Copy each line of the records that includes "none".

** Opening Recorded data block **

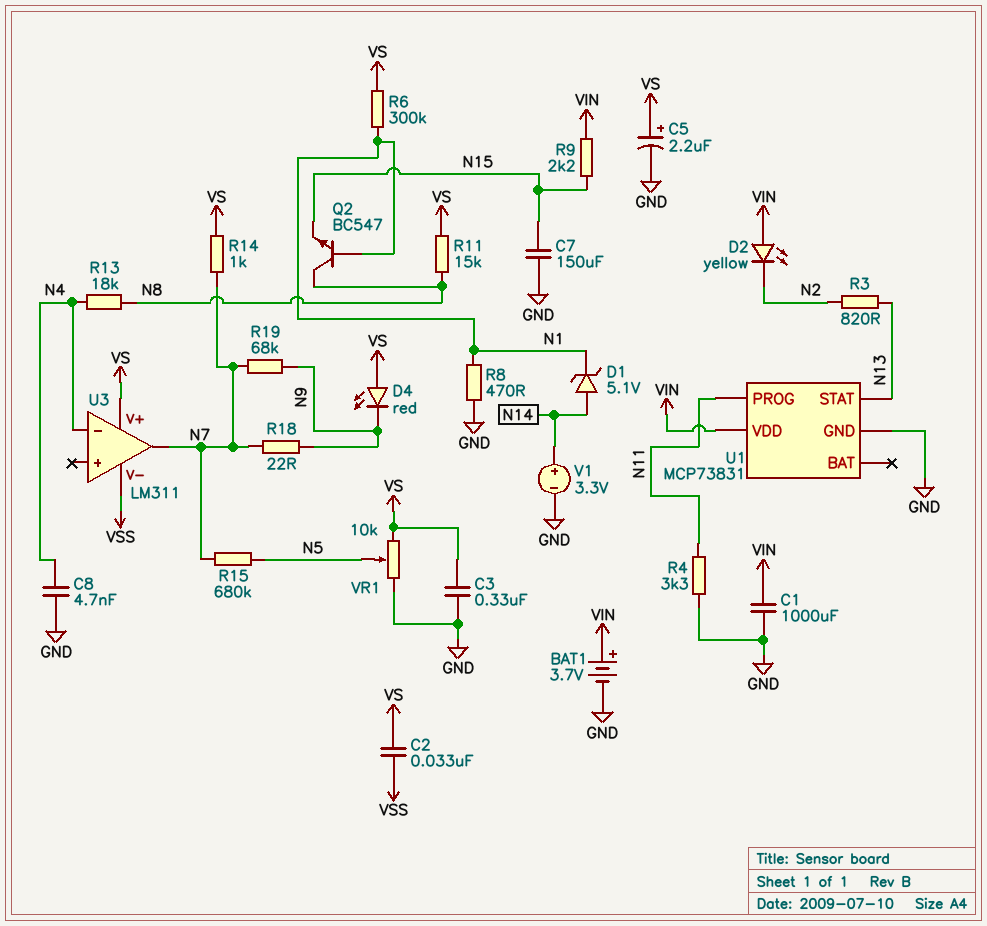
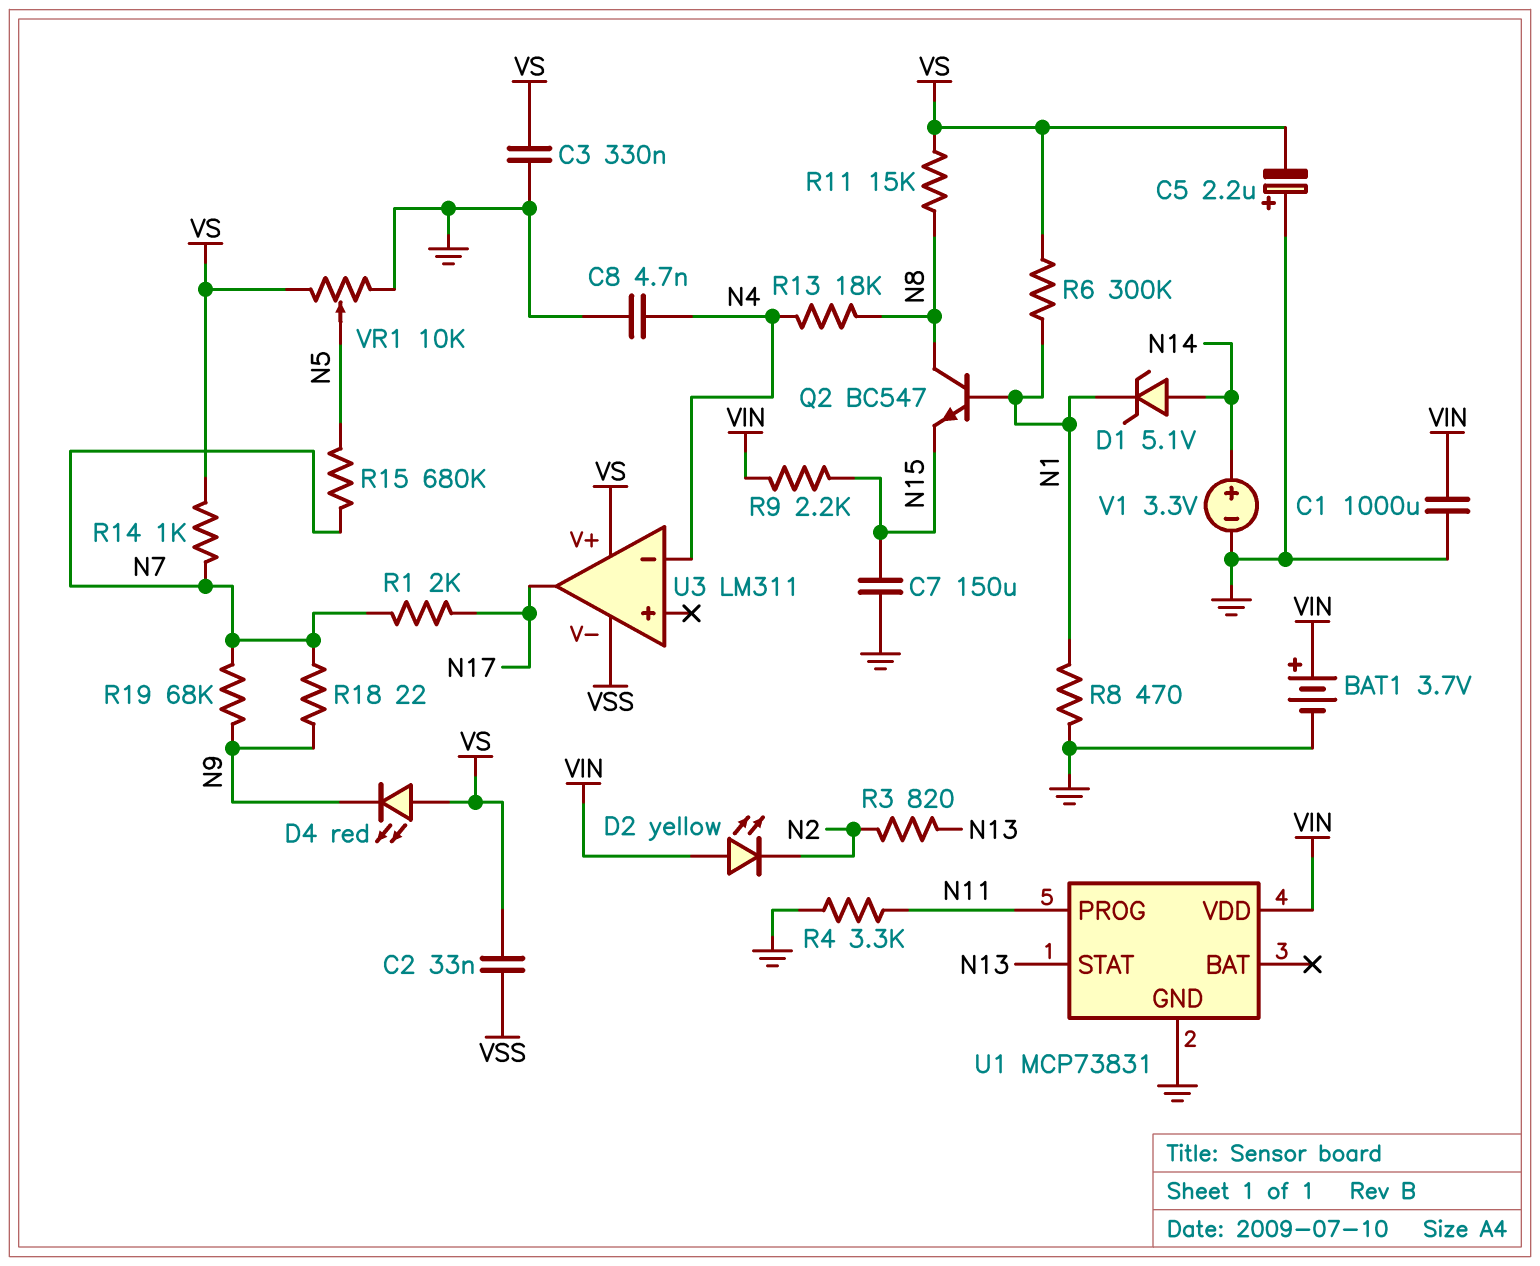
C5: 2.2uF (plus VS, minus GND) -> 2.2uF (plus GND, minus VS)
R1: none -> 2k (N7, N17)
U3 pin out: N7 -> N17

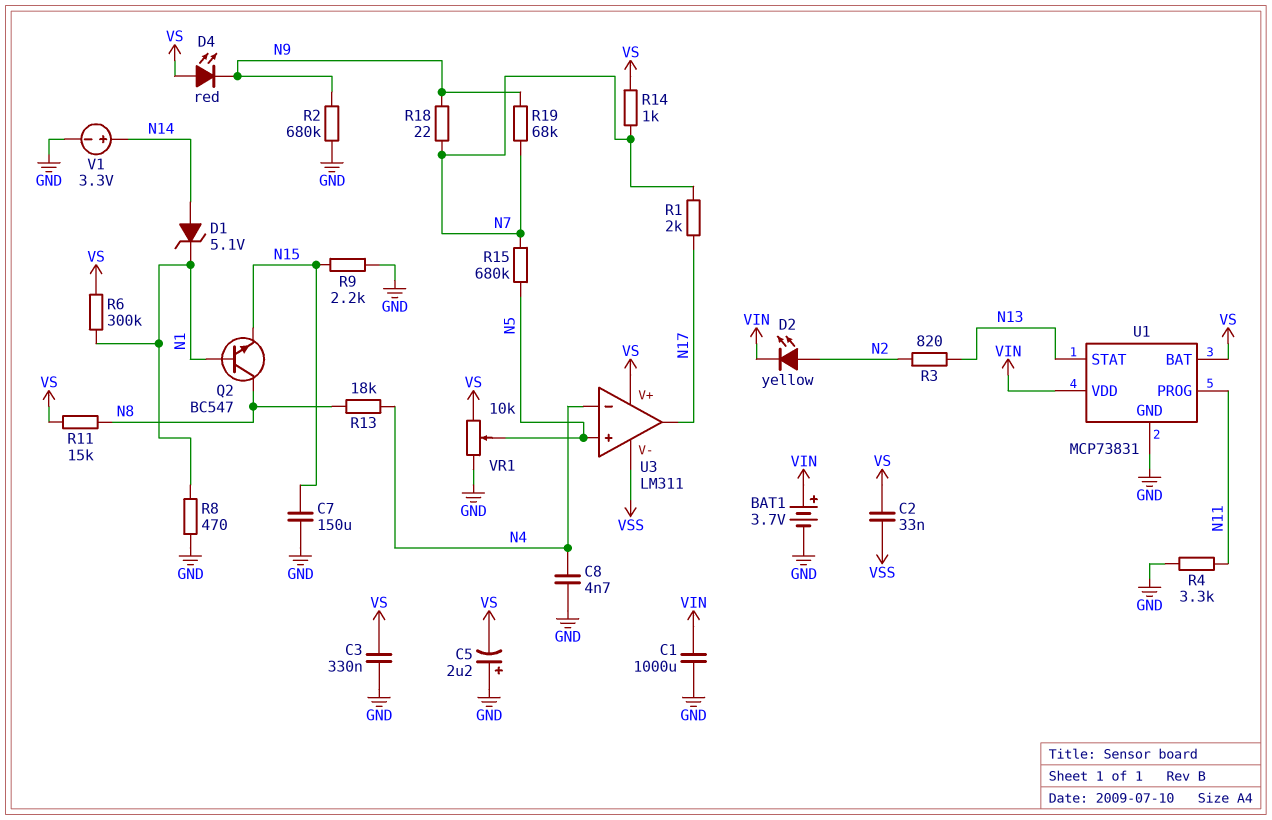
D2: LED yellow (A VIN, K N2) -> LED yellow (A N2, K VIN)
R2: none -> 680k (GND, N9)
R9: 2.2k (N15, VIN) -> 2.2k (GND, N15)
U1 pin BAT: none -> VS
U3 pin in+: none -> N5

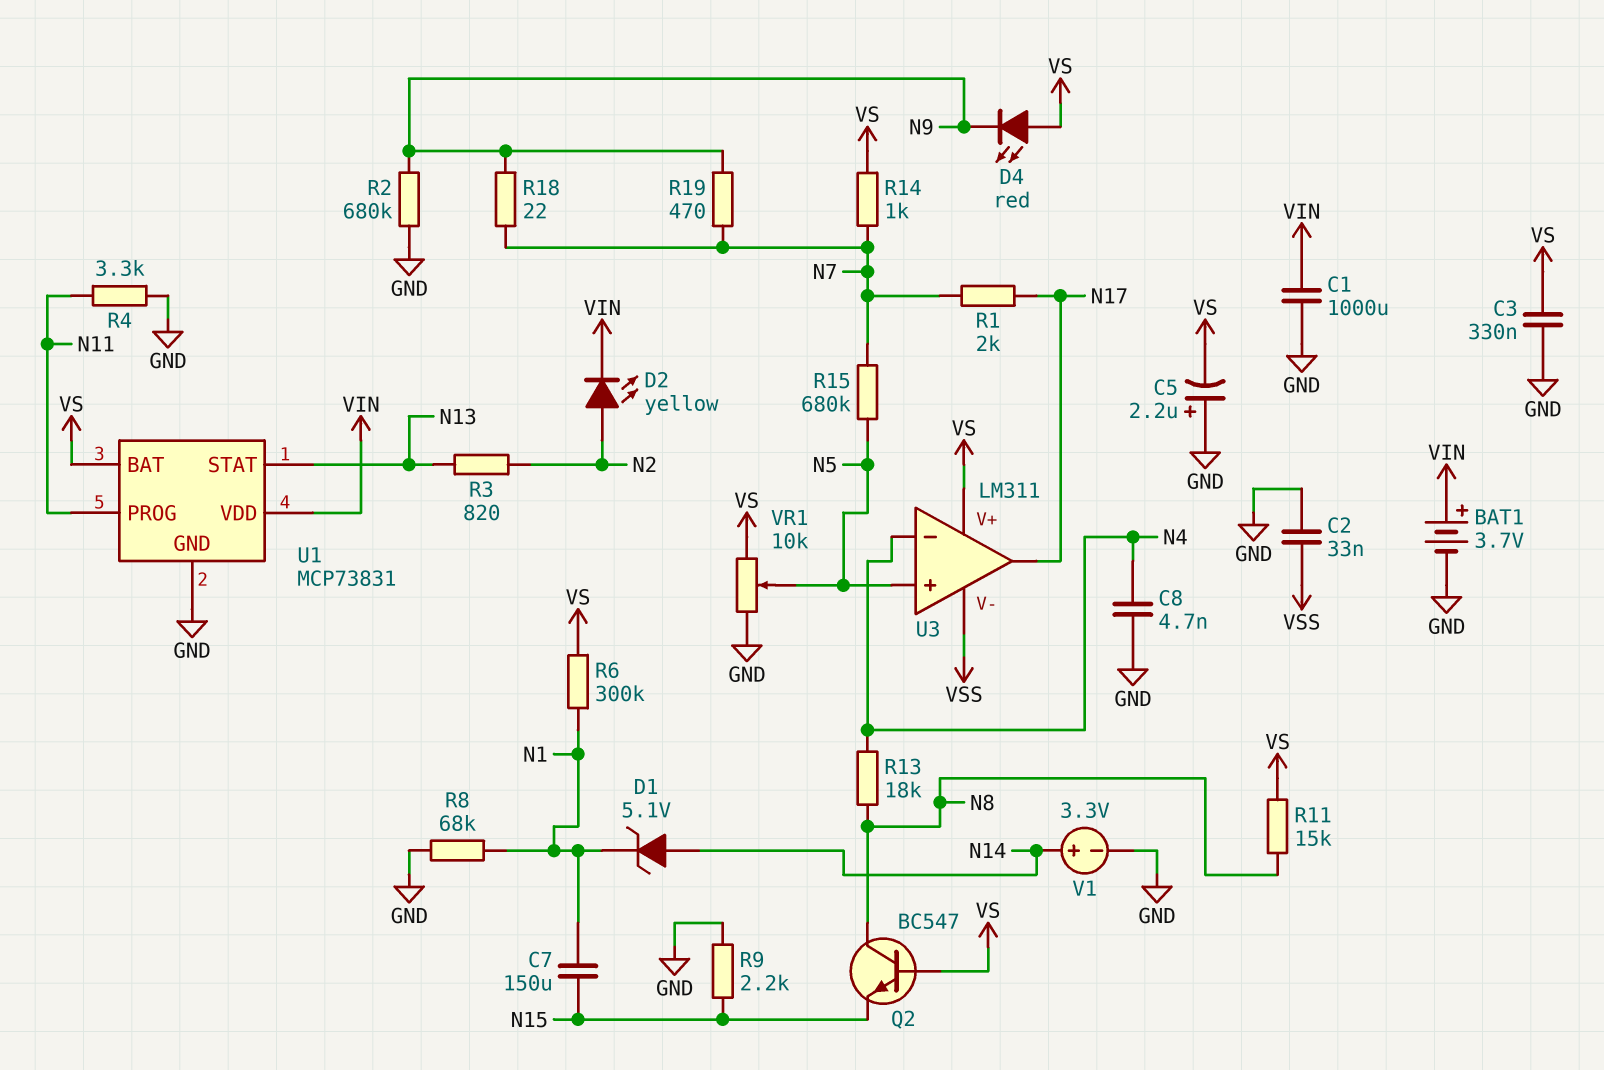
C2: 33nF (VS, VSS) -> 33nF (GND, VSS)
C7: 150uF (GND, N15) -> 150uF (N1, N15)
Q2: NPN BC547 (B N1, C N8, E N15) -> NPN BC547 (B VS, C N8, E N15)
R8: 470 (GND, N1) -> 68k (GND, N1)
R19: 68k (N7, N9) -> 470 (N7, N9)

** Closing Recorded data block **

# Answer space
R1: none -> 2k (N7, N17)
R2: none -> 680k (GND, N9)
U1 pin BAT: none -> VS
U3 pin in+: none -> N5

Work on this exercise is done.